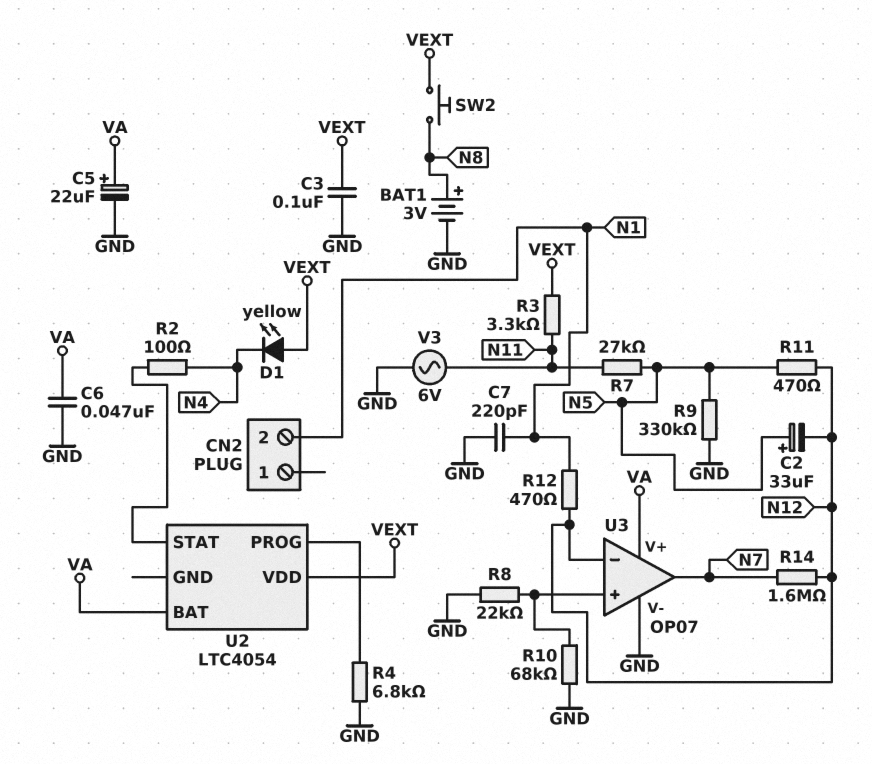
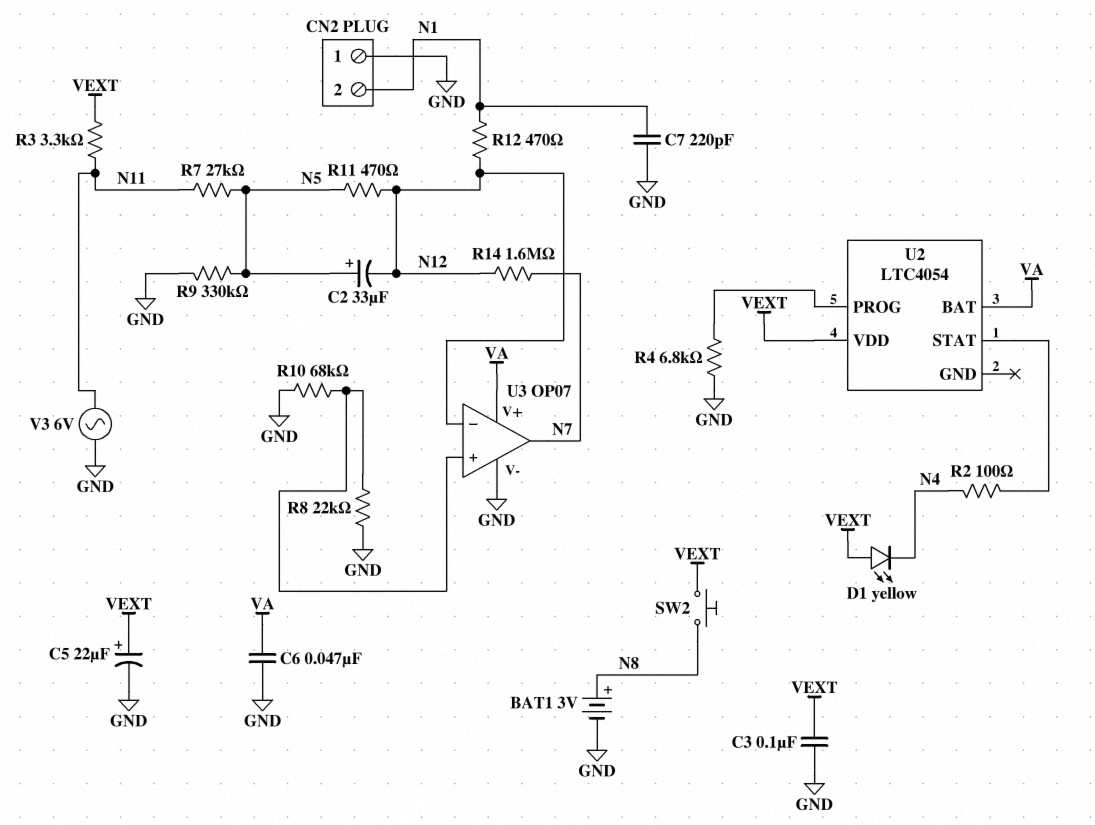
C5: 22uF (plus VA, minus GND) -> 22uF (plus VEXT, minus GND)
CN2 pin 1: none -> GND

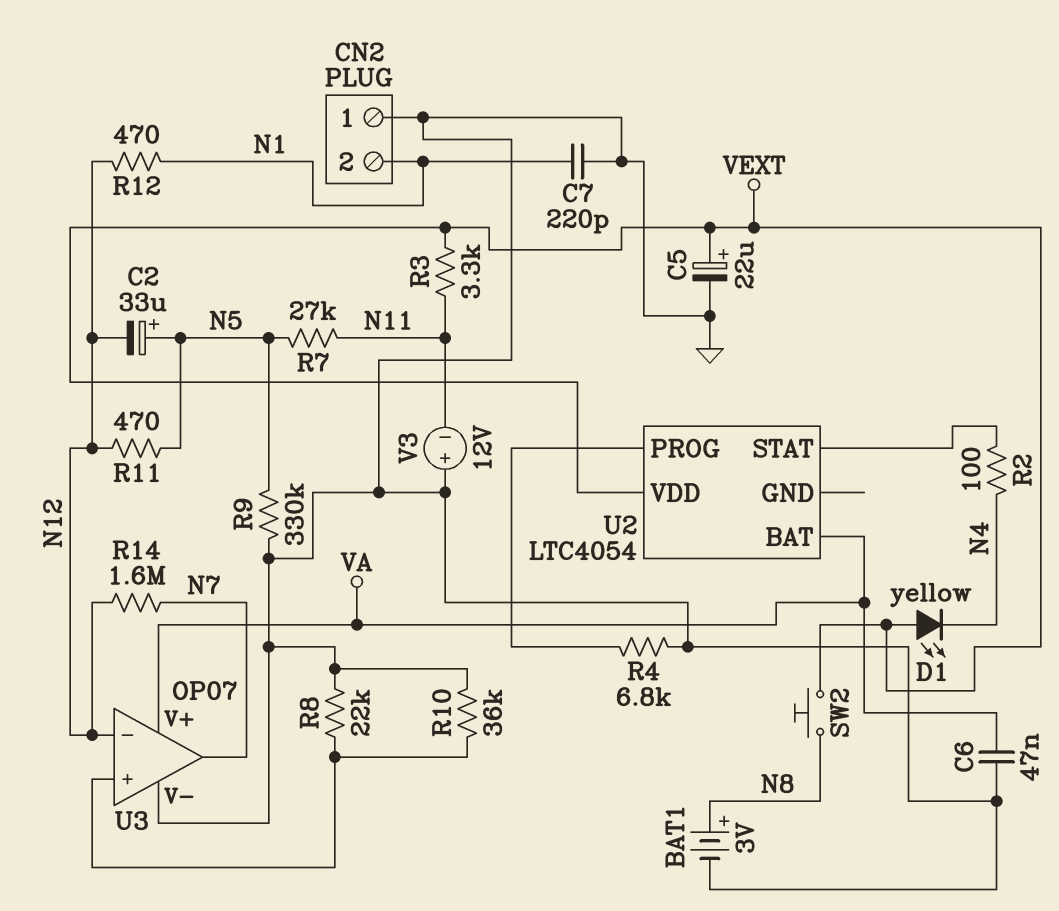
C3: 100nF (GND, VEXT) -> none
R10: 68k (GND, U3/in+) -> 36k (GND, U3/in+)
V3: AC 6V (GND, N11) -> 12V (plus GND, minus N11)

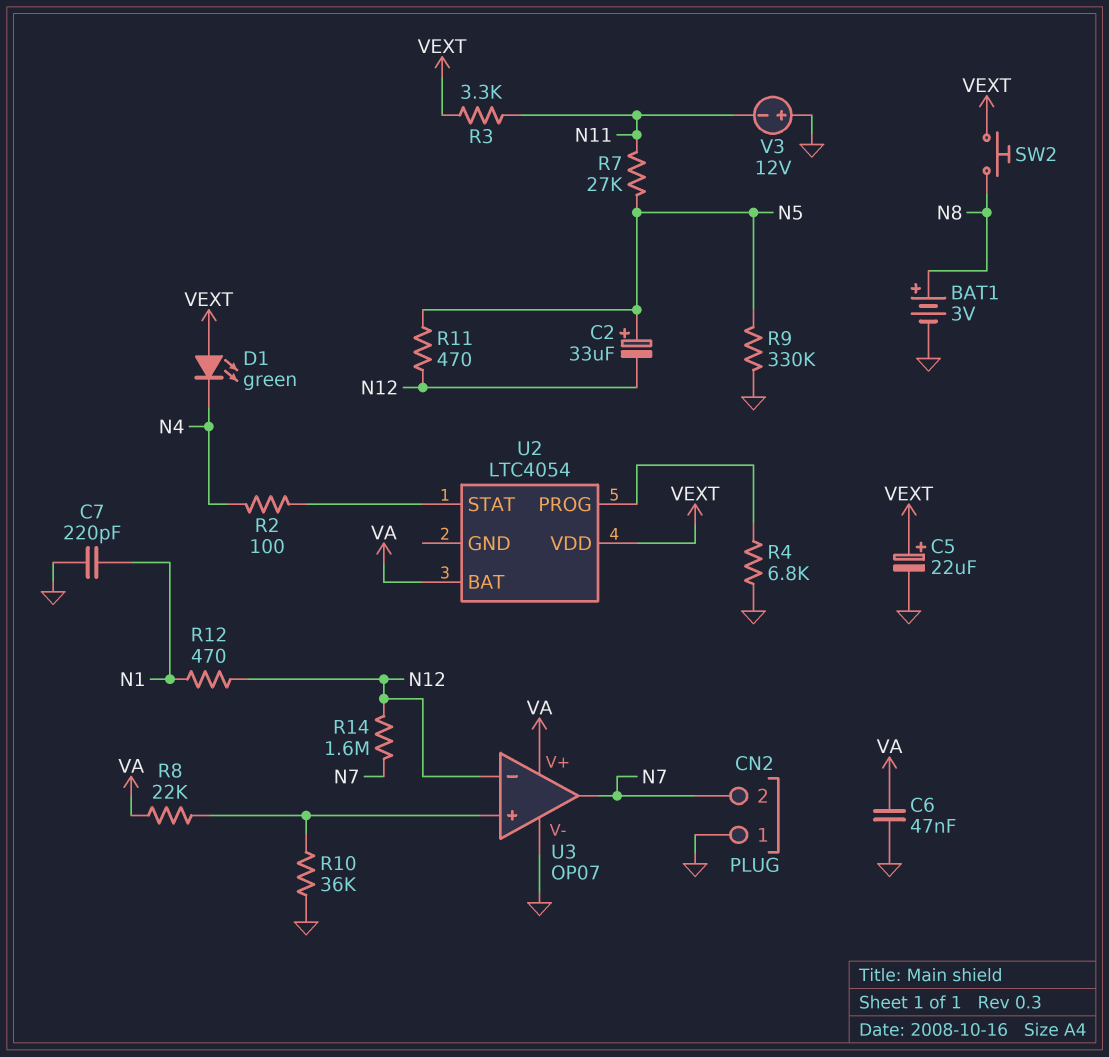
CN2 pin 2: N1 -> N7
D1: LED yellow (A VEXT, K N4) -> LED green (A VEXT, K N4)
R8: 22k (GND, U3/in+) -> 22k (U3/in+, VA)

PROBLEM DETAILS =>
Output the records exactly as they appear, skipping any pictures.

EXPECTED OUTPUT =>
C5: 22uF (plus VA, minus GND) -> 22uF (plus VEXT, minus GND)
CN2 pin 1: none -> GND

C3: 100nF (GND, VEXT) -> none
R10: 68k (GND, U3/in+) -> 36k (GND, U3/in+)
V3: AC 6V (GND, N11) -> 12V (plus GND, minus N11)

CN2 pin 2: N1 -> N7
D1: LED yellow (A VEXT, K N4) -> LED green (A VEXT, K N4)
R8: 22k (GND, U3/in+) -> 22k (U3/in+, VA)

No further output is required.